> YOUR TASK
Drop all images. Then write out each line below exactly as given.

> GIVEN INFORMATION
Start of Block
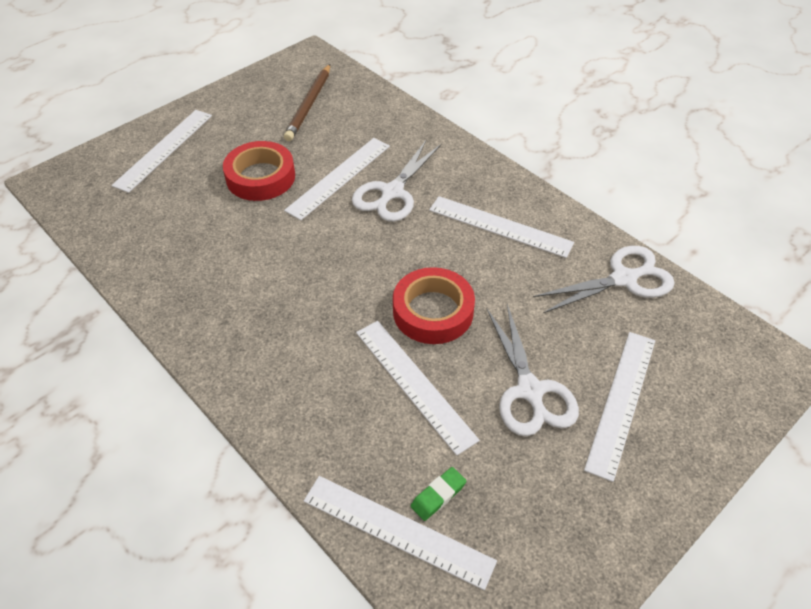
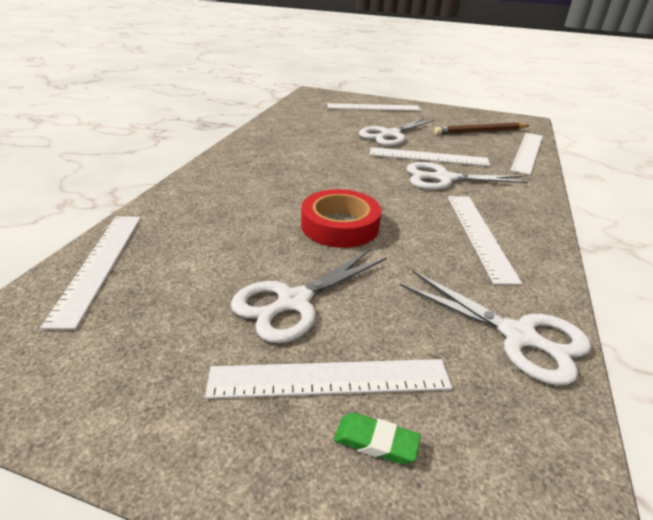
camera: 60 degrees right, 15 degrees down
(260, 177) = (390, 135): red tape -> white scissors
(414, 384) = (254, 236): white ruler -> white ruler (527, 152)
(438, 495) = (142, 276): green eraser -> green eraser (376, 442)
End of Block
> EXERCISE RESPONSE
camera: 60 degrees right, 15 degrees down
(260, 177) = (390, 135): red tape -> white scissors
(414, 384) = (254, 236): white ruler -> white ruler (527, 152)
(438, 495) = (142, 276): green eraser -> green eraser (376, 442)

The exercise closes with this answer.